# Problem description
Transcribe the entries below exactly from their first line through the line containing "IC1: XOR (in", and let no picture into the copy.

[Image comparison data]

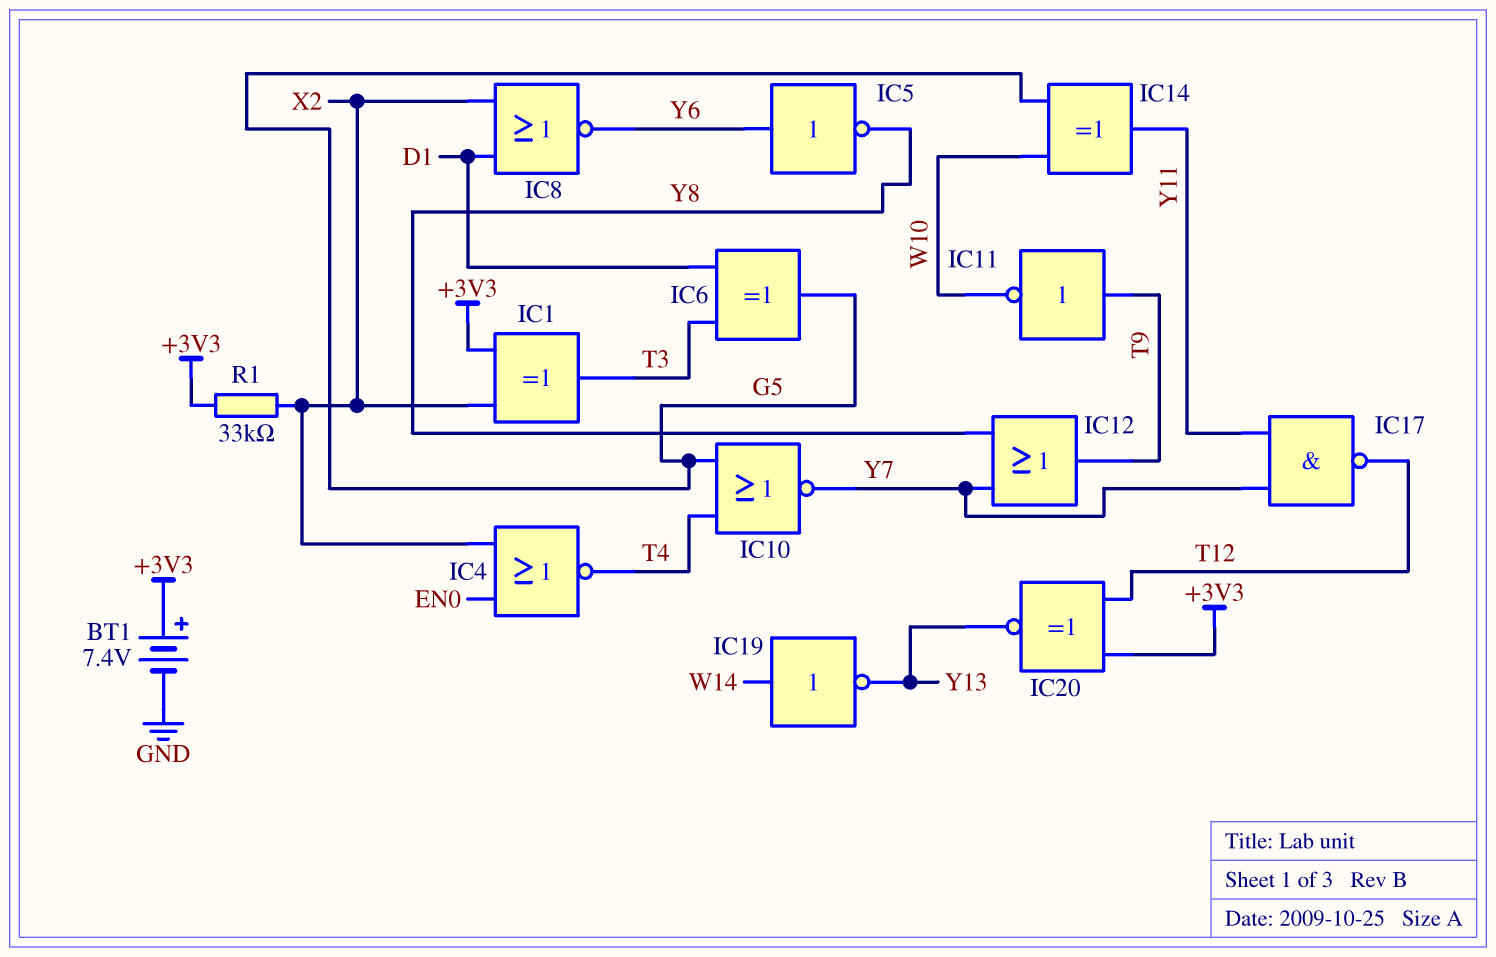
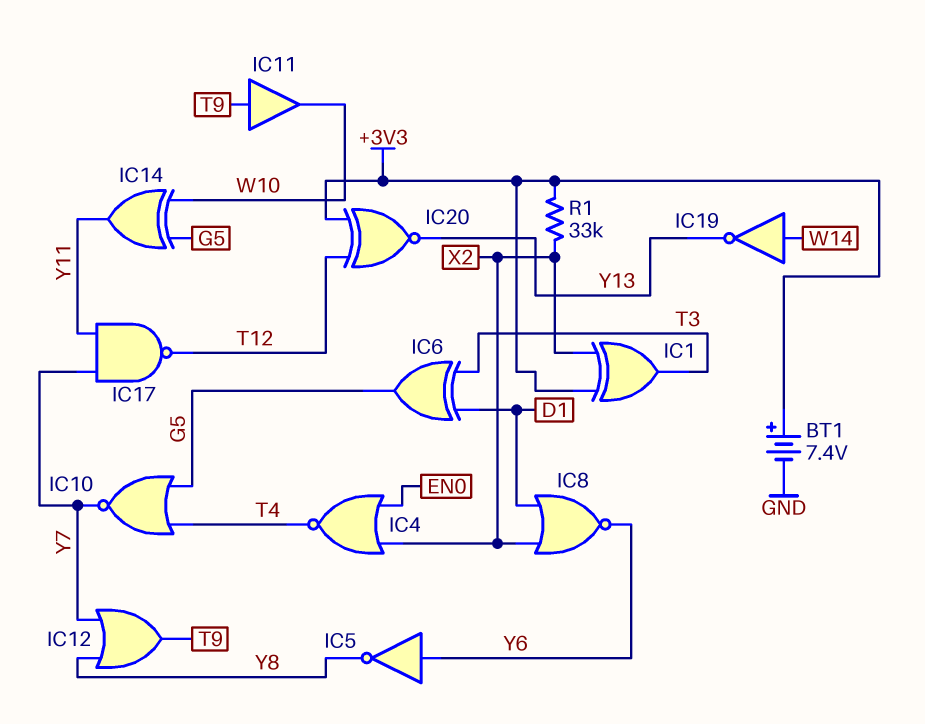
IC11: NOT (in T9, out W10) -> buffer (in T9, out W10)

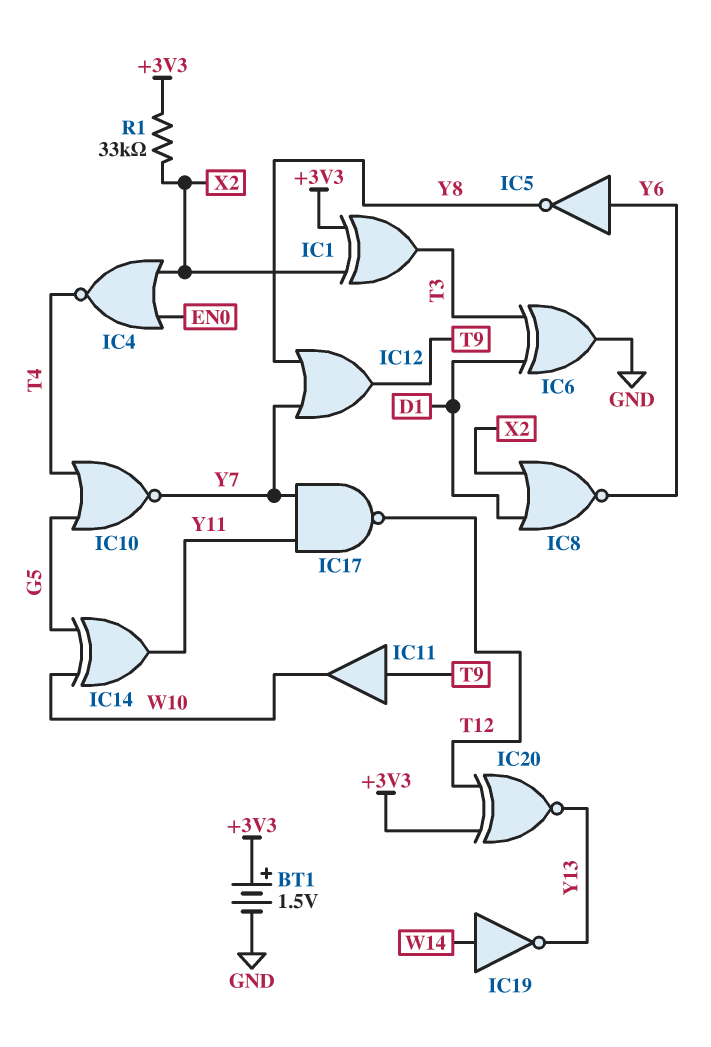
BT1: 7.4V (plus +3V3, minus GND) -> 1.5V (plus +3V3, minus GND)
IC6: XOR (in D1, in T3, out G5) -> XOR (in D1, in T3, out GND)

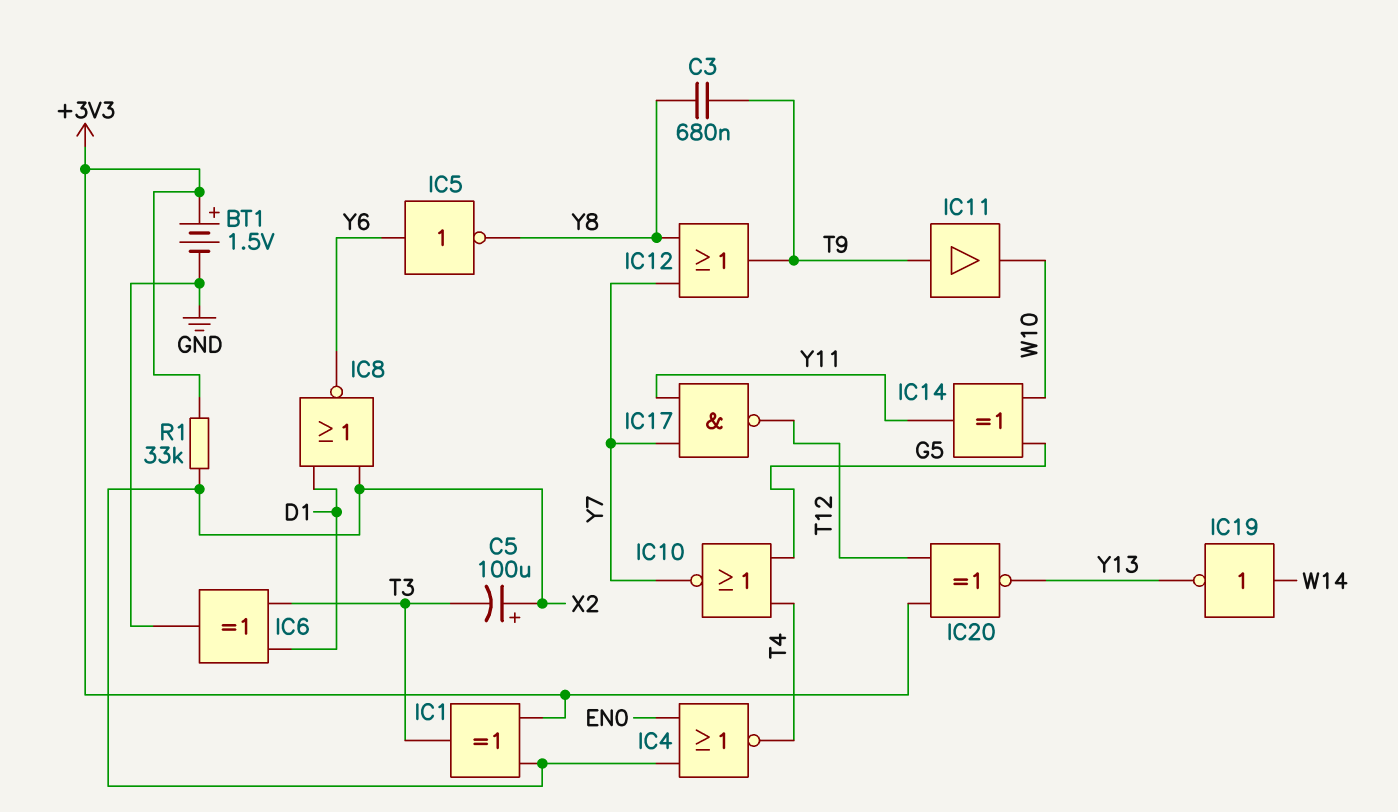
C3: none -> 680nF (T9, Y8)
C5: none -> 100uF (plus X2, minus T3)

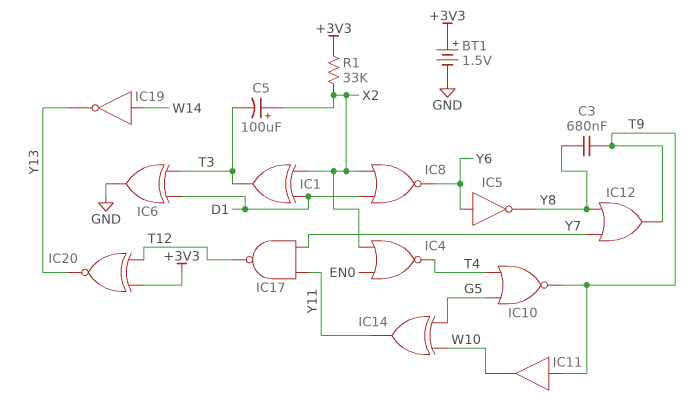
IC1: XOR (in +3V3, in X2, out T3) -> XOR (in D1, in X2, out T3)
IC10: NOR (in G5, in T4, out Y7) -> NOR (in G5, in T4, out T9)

# Your response
IC11: NOT (in T9, out W10) -> buffer (in T9, out W10)

BT1: 7.4V (plus +3V3, minus GND) -> 1.5V (plus +3V3, minus GND)
IC6: XOR (in D1, in T3, out G5) -> XOR (in D1, in T3, out GND)

C3: none -> 680nF (T9, Y8)
C5: none -> 100uF (plus X2, minus T3)

IC1: XOR (in +3V3, in X2, out T3) -> XOR (in D1, in X2, out T3)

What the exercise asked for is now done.